***** DATA TO USE *****
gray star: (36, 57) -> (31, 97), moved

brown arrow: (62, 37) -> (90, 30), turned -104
*****
***** DATA TO USE *****
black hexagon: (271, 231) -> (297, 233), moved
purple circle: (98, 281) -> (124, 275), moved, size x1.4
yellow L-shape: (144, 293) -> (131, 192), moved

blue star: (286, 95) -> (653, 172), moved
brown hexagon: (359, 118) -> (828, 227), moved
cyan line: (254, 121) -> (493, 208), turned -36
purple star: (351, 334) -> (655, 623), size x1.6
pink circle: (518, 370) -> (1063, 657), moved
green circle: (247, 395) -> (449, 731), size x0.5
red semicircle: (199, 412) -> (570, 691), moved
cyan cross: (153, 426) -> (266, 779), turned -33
*****
***** DATA TO USE *****
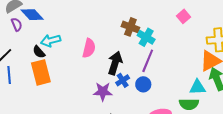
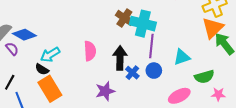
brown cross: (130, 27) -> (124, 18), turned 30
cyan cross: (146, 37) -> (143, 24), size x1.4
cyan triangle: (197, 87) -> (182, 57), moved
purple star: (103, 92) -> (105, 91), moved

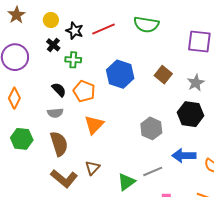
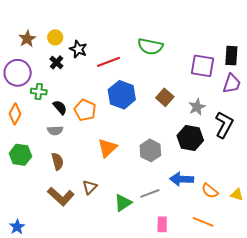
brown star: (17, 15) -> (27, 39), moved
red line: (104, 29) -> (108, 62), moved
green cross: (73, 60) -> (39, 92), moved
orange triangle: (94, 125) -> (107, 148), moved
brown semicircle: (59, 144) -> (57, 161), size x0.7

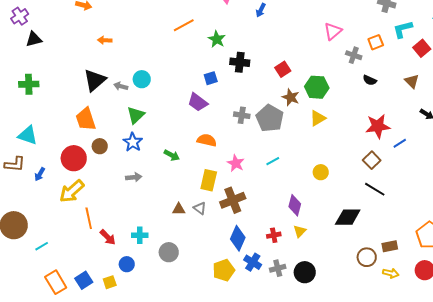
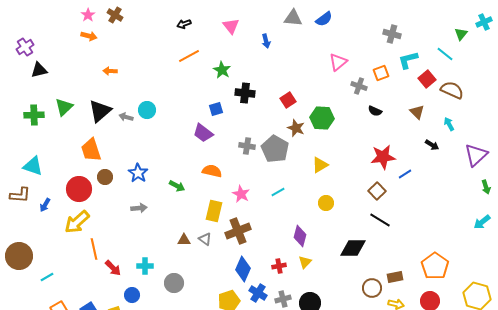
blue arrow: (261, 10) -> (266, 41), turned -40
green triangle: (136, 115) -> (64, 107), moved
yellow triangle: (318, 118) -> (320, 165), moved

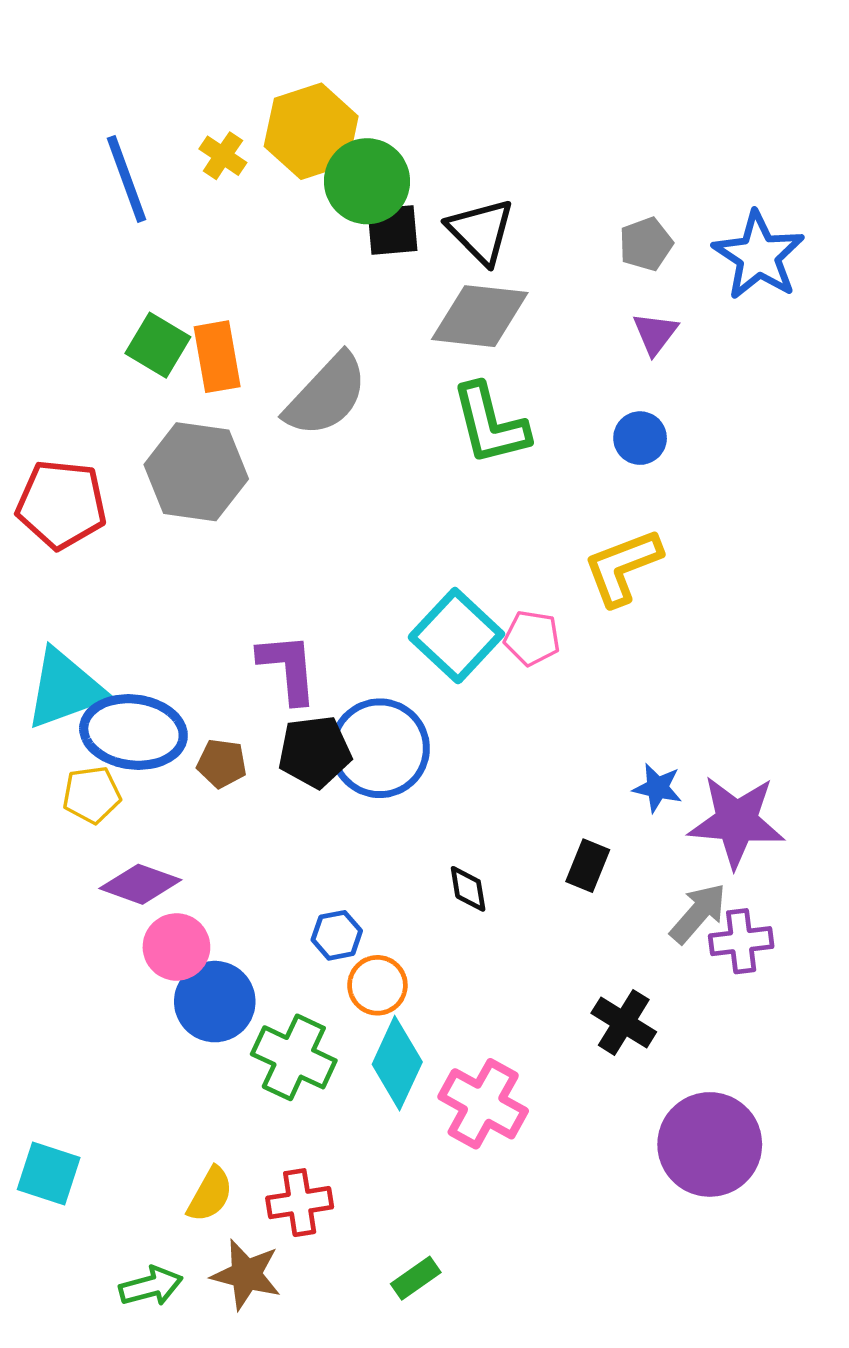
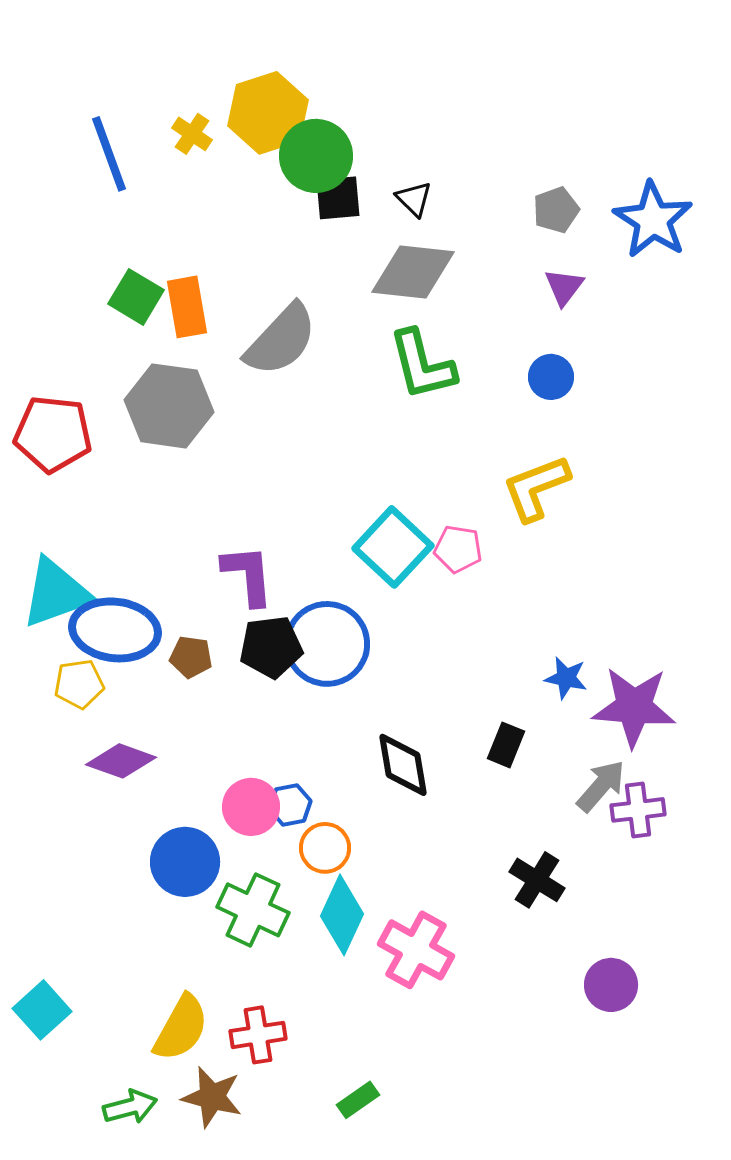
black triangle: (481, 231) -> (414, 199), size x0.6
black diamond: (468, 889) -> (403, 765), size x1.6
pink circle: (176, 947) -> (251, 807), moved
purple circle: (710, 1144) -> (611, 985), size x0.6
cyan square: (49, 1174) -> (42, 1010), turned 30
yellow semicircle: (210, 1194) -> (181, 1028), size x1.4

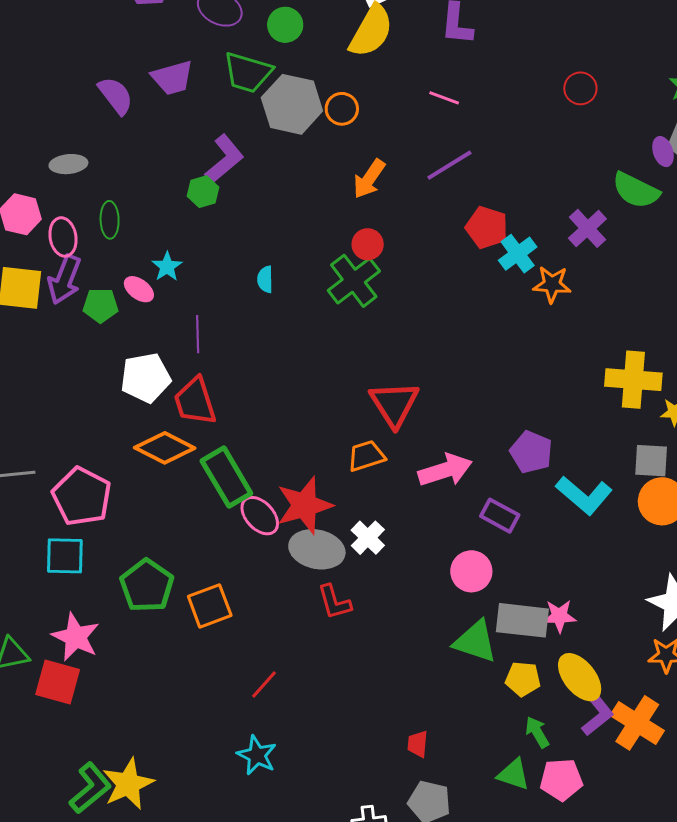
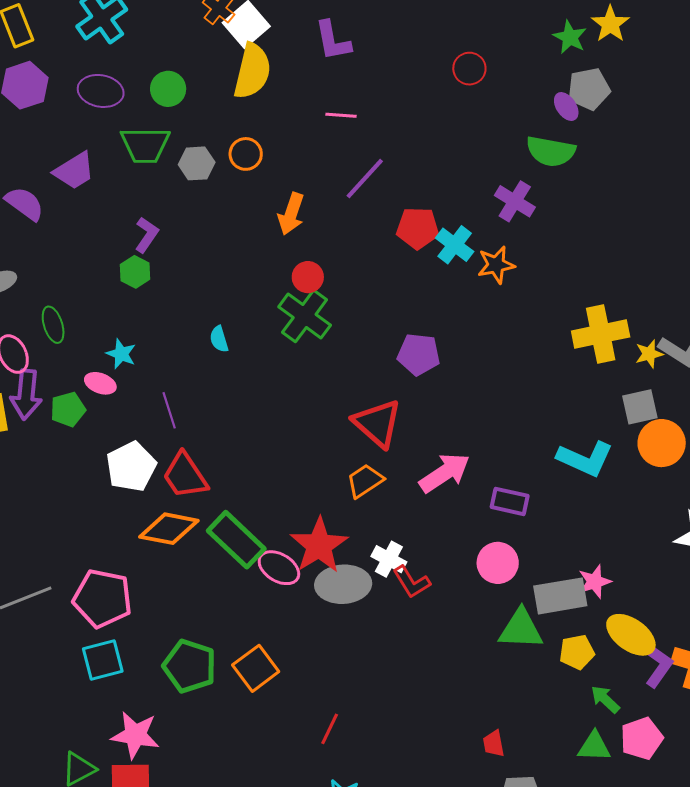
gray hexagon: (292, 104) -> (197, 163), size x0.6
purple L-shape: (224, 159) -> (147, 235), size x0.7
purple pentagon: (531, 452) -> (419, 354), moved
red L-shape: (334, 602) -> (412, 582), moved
*****
Which lines above hold the word "hexagon"? Copy each of them.

black hexagon: (271, 231) -> (297, 233), moved
brown hexagon: (359, 118) -> (828, 227), moved
gray hexagon: (292, 104) -> (197, 163), size x0.6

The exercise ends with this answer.